*How to complete this task*
A faithful copy of the listing below is needed, one that contains no pictures.

*Data*
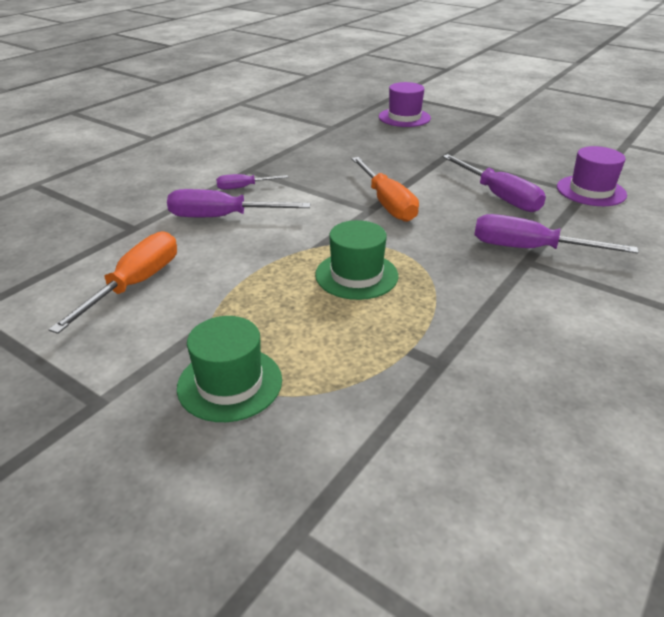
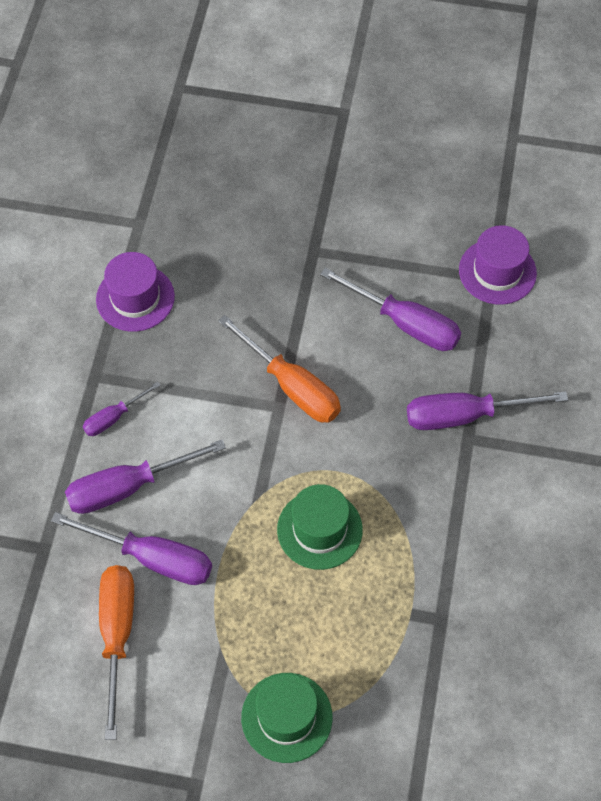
camera: 25 degrees left, 25 degrees up
(205, 253) = (152, 558): none -> purple screwdriver
(404, 117) = (221, 159): purple hat -> purple hat (135, 298)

*Reply*
camera: 25 degrees left, 25 degrees up
(205, 253) = (152, 558): none -> purple screwdriver
(404, 117) = (221, 159): purple hat -> purple hat (135, 298)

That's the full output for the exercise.